Please restate word for word each line from the one containing "turquoise dumbbell: [273,140,336,207]" to the last line of the records below, and drop the pictures.

Colored object tallies
________________________________________
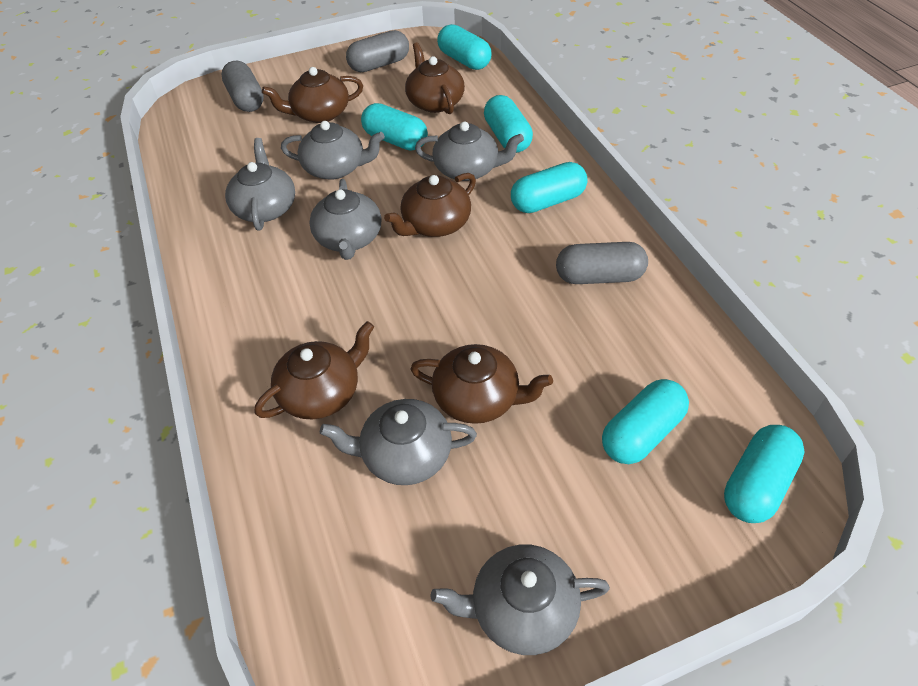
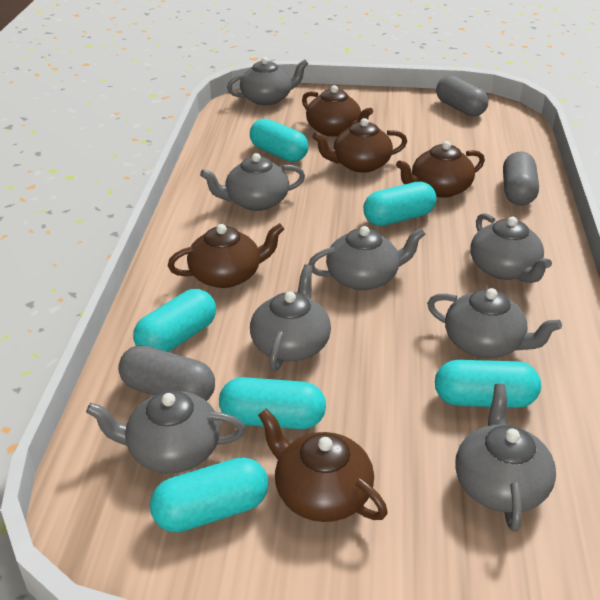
grey teapot: [225,138,295,231] [281,121,385,180] [309,179,382,260] [320,399,477,485] [415,121,524,181] [431,544,610,655] = 6 -> [86,391,245,474] [200,153,305,211] [227,57,308,106] [250,264,331,371] [308,226,425,290] [427,288,562,358] [455,384,556,532] [471,213,552,283] = 8

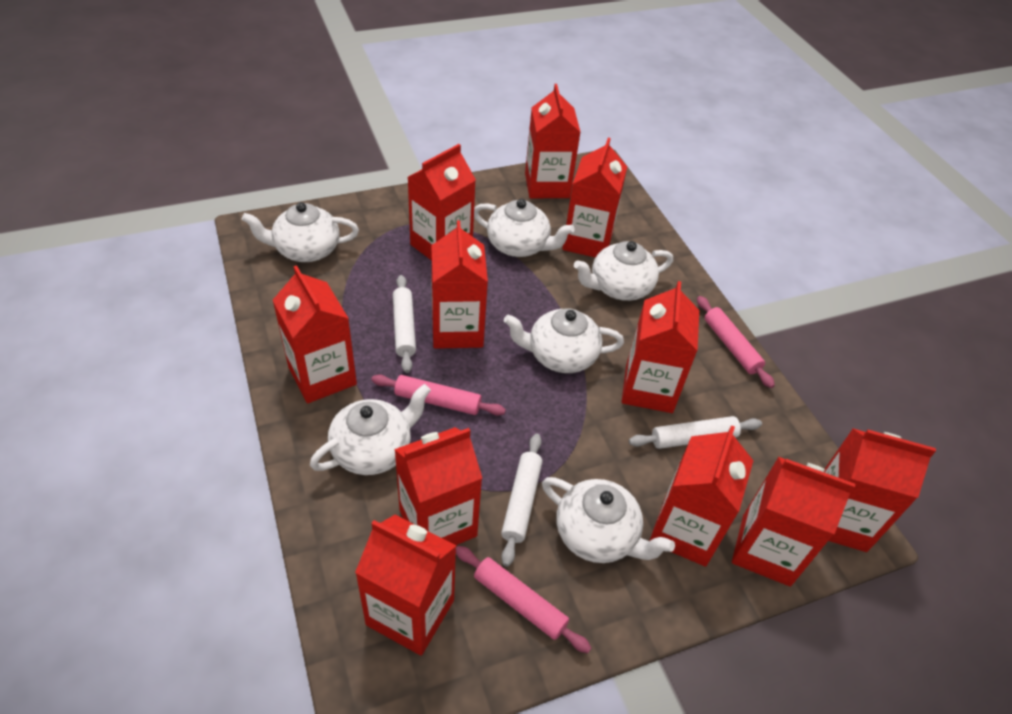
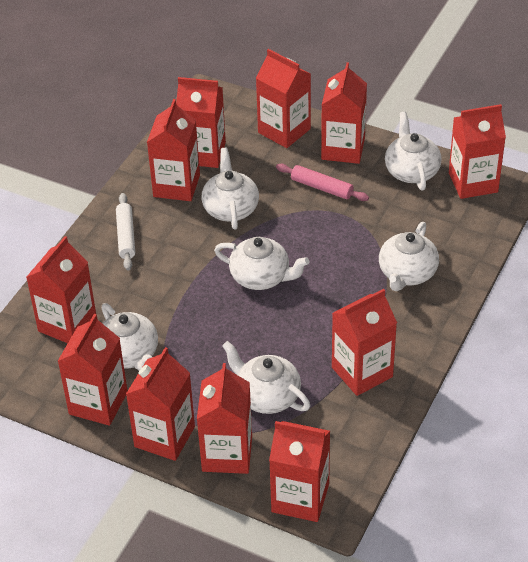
pink rolling pin: [371,374,506,416] [456,546,591,653] [697,296,775,388] = 3 -> [276,164,369,201] = 1
white rolling pin: [393,275,416,373] [501,434,542,567] [629,416,762,449] = 3 -> [116,193,135,271] = 1

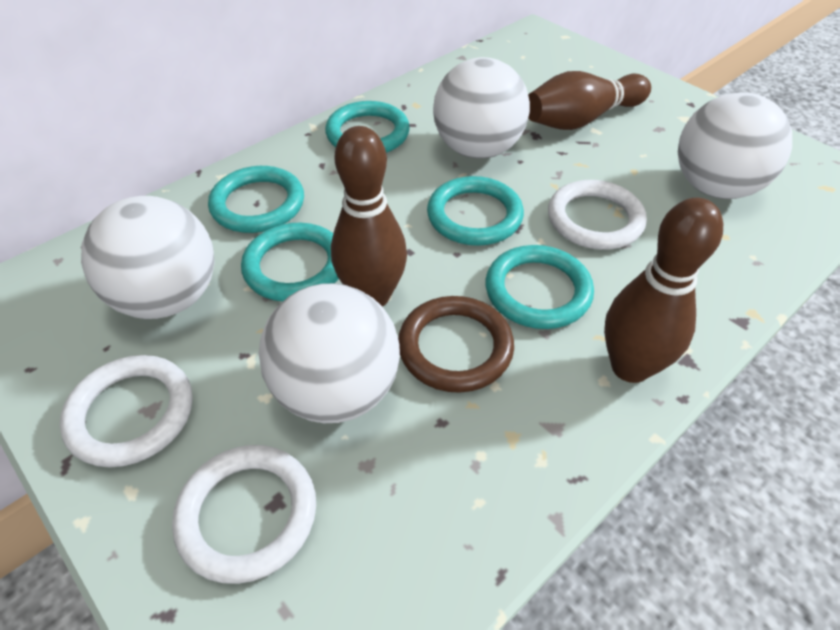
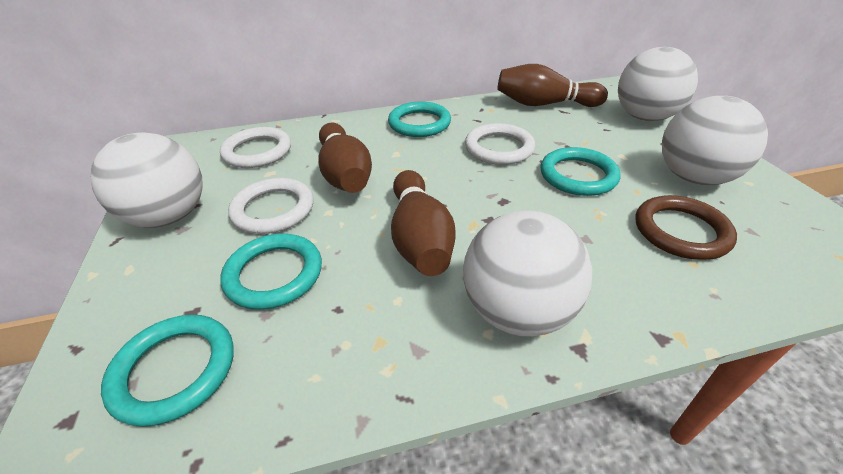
turquoise ring: [208,166,304,233] [241,223,339,301] [325,101,410,153] [427,176,524,246] [486,245,594,329] = 5 -> [101,314,234,427] [220,234,322,310] [388,102,451,137] [540,147,621,196] = 4

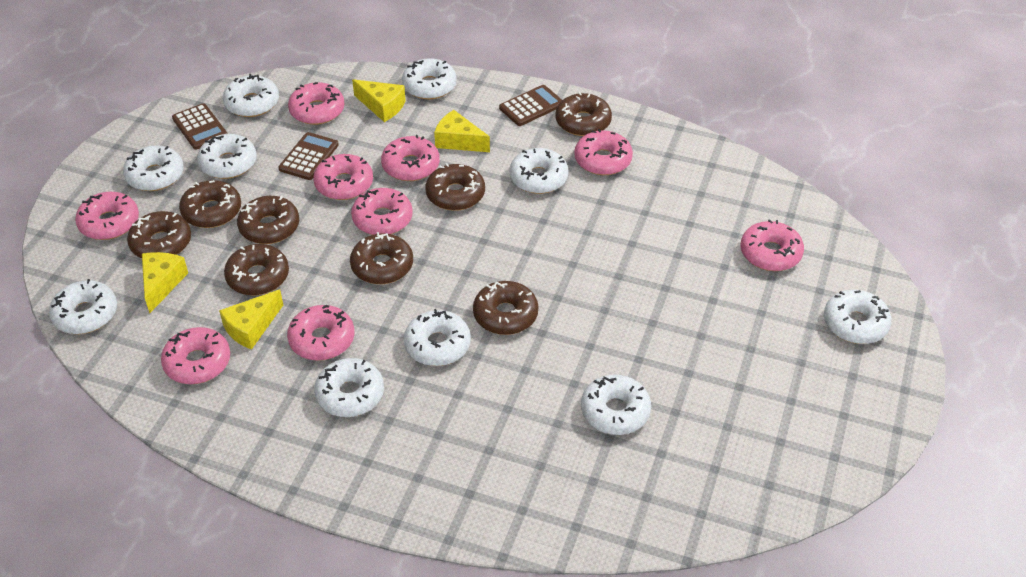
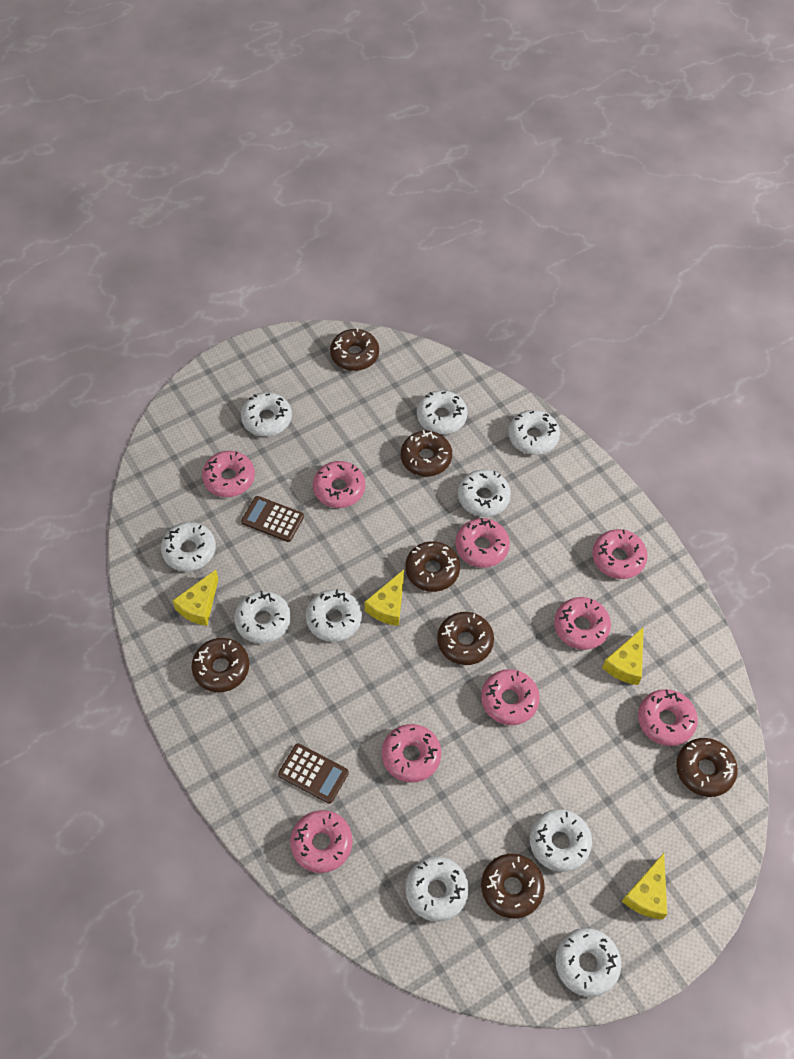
brown calculator: [172,103,228,150] [279,132,339,180] [499,85,562,126] = 3 -> [241,496,304,542] [278,743,349,804] = 2
brown donut: [127,211,191,258] [179,180,241,228] [224,244,289,295] [237,196,299,244] [350,232,413,284] [426,163,485,211] [473,281,538,335] [555,92,612,136] = 8 -> [192,638,249,692] [330,328,379,371] [401,430,452,477] [405,541,460,592] [437,612,494,665] [481,854,545,919] [676,738,738,797] = 7

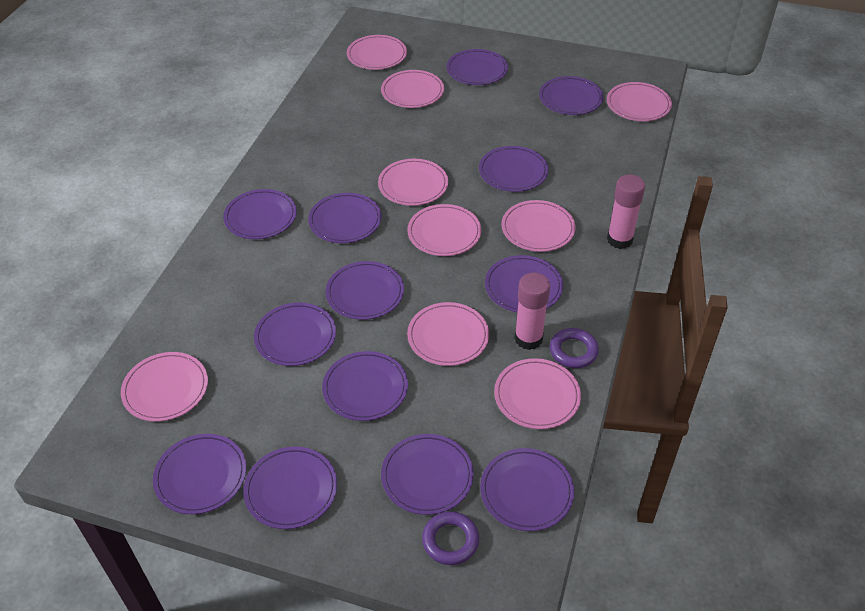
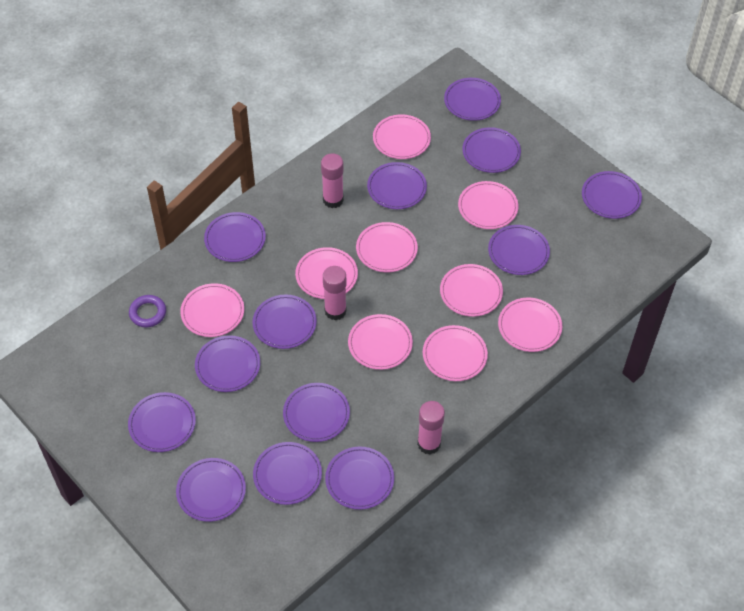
pink glue stick: [514,272,550,350] [607,175,645,249] = 2 -> [321,153,344,208] [323,266,347,320] [417,401,445,454] = 3
purple ring: [422,511,479,565] [550,328,599,368] = 2 -> [129,295,166,328] = 1

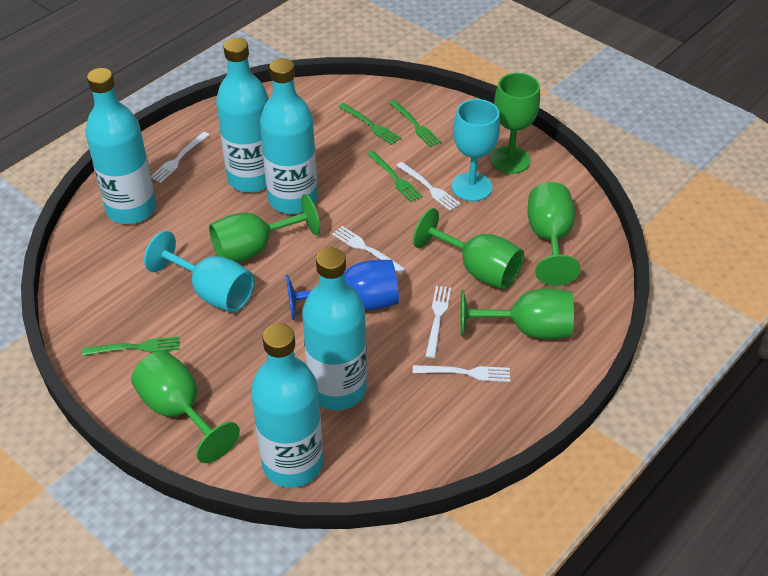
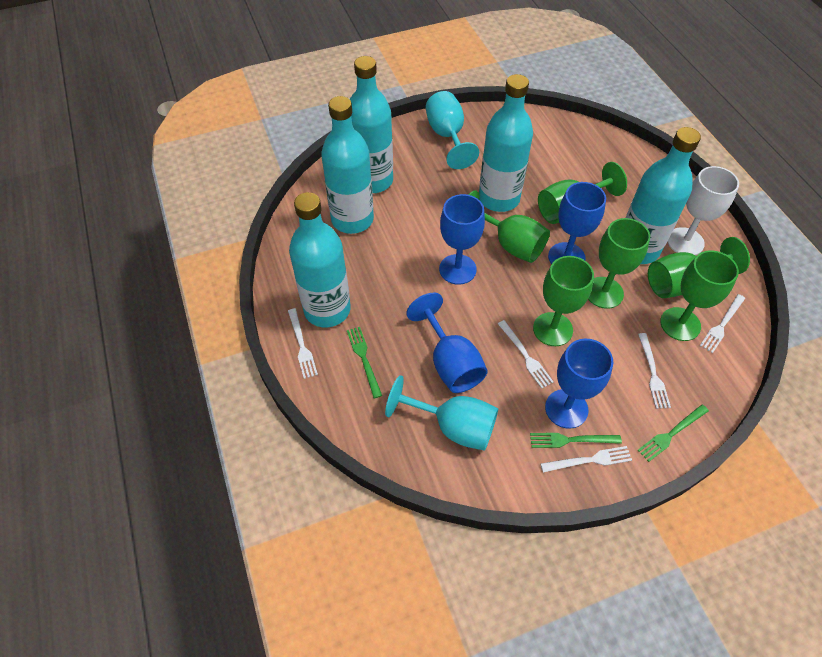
blue goblet: [286,260,399,320] = 1 -> [406,293,488,393] [439,194,485,285] [545,339,613,429] [548,182,606,264] = 4
green fork: [82,336,179,356] [338,103,401,145] [367,151,423,202] [389,100,442,147] = 4 -> [347,327,382,398] [530,433,622,448] [638,405,709,462] = 3
white goblet: none = 0 -> [667,166,739,255] = 1

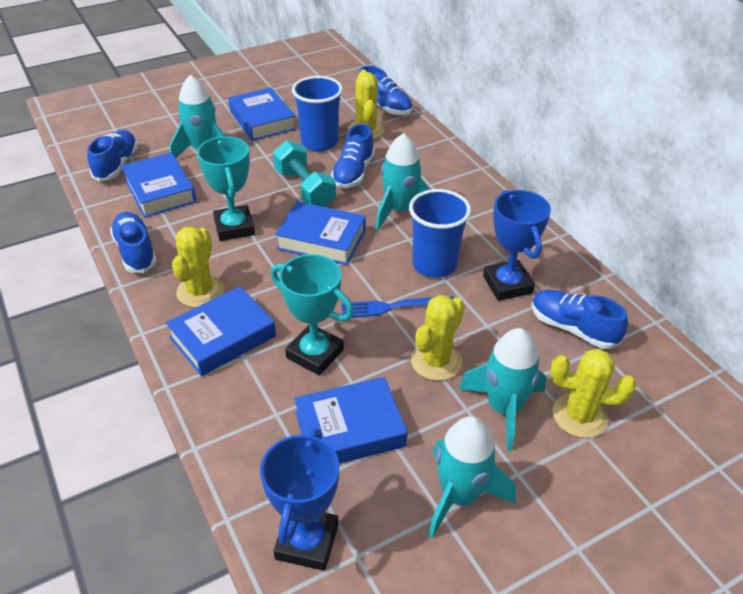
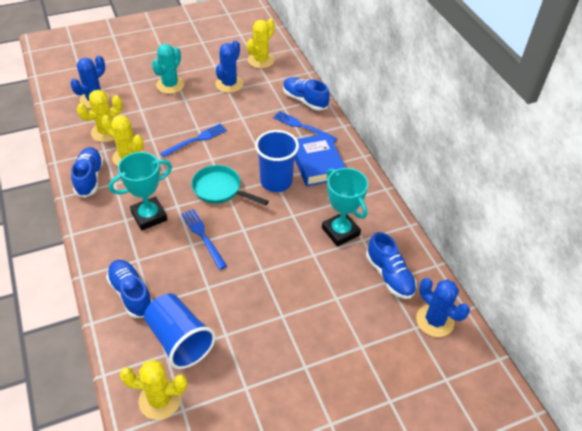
blue book: [121,152,196,218] [166,286,276,376] [228,87,296,141] [275,201,366,265] [294,377,407,464] = 5 -> [295,133,346,186] = 1
blue cactus: none = 0 -> [70,55,109,109] [215,40,243,93] [416,278,470,337] = 3
blue fork: [341,296,454,318] = 1 -> [160,124,227,157] [181,209,227,270] [273,111,338,143] = 3
blue shoe: [87,130,138,181] [110,212,157,273] [331,124,375,188] [359,66,412,115] [531,290,628,349] = 5 -> [71,147,103,198] [106,260,152,318] [283,77,330,111] [366,232,417,299] = 4
blue trophy: [260,428,339,571] [483,190,551,301] = 2 -> none = 0
turquoise cactus: none = 0 -> [152,44,184,94] = 1
turquoise dumbbell: [273,140,336,207] = 1 -> none = 0
turquoise pan: none = 0 -> [192,165,269,205] = 1
turquoise rocket: [170,75,225,158] [375,133,431,230] [428,416,516,538] [459,328,546,451] = 4 -> none = 0

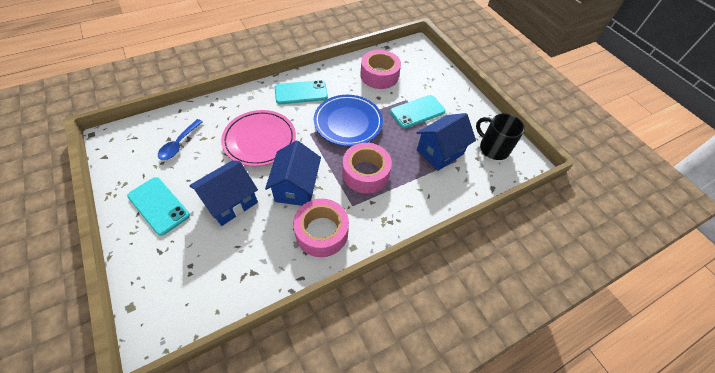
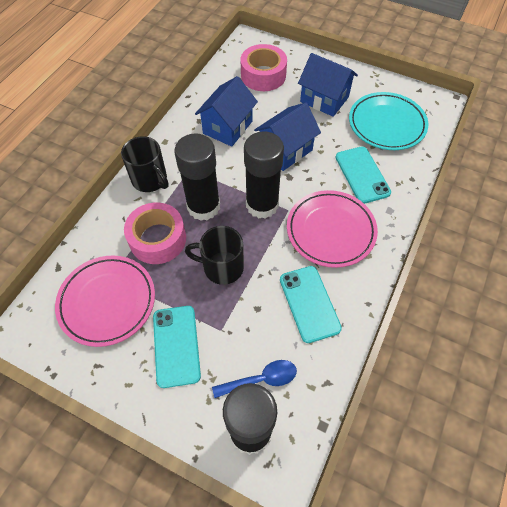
black glue stick: none = 0 -> [174,133,220,221] [223,383,277,455] [244,131,284,219] = 3
black mug: [476,113,525,160] = 1 -> [121,136,169,192] [185,226,244,285] = 2
blue plate: [314,95,383,146] = 1 -> none = 0
pink plate: [221,110,296,166] = 1 -> [55,255,155,347] [287,190,378,268] = 2
pink tape: [293,199,349,257] [342,143,392,194] [360,50,401,89] = 3 -> [124,202,186,264] [241,44,287,91] = 2
turquoise plate: none = 0 -> [349,92,428,150] = 1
________________________________________
ANSWER TO THE PROBLEM —
turquoise dumbbell: [273,140,336,207] = 1 -> none = 0
turquoise pan: none = 0 -> [192,165,269,205] = 1
turquoise rocket: [170,75,225,158] [375,133,431,230] [428,416,516,538] [459,328,546,451] = 4 -> none = 0

black glue stick: none = 0 -> [174,133,220,221] [223,383,277,455] [244,131,284,219] = 3
black mug: [476,113,525,160] = 1 -> [121,136,169,192] [185,226,244,285] = 2
blue plate: [314,95,383,146] = 1 -> none = 0
pink plate: [221,110,296,166] = 1 -> [55,255,155,347] [287,190,378,268] = 2
pink tape: [293,199,349,257] [342,143,392,194] [360,50,401,89] = 3 -> [124,202,186,264] [241,44,287,91] = 2
turquoise plate: none = 0 -> [349,92,428,150] = 1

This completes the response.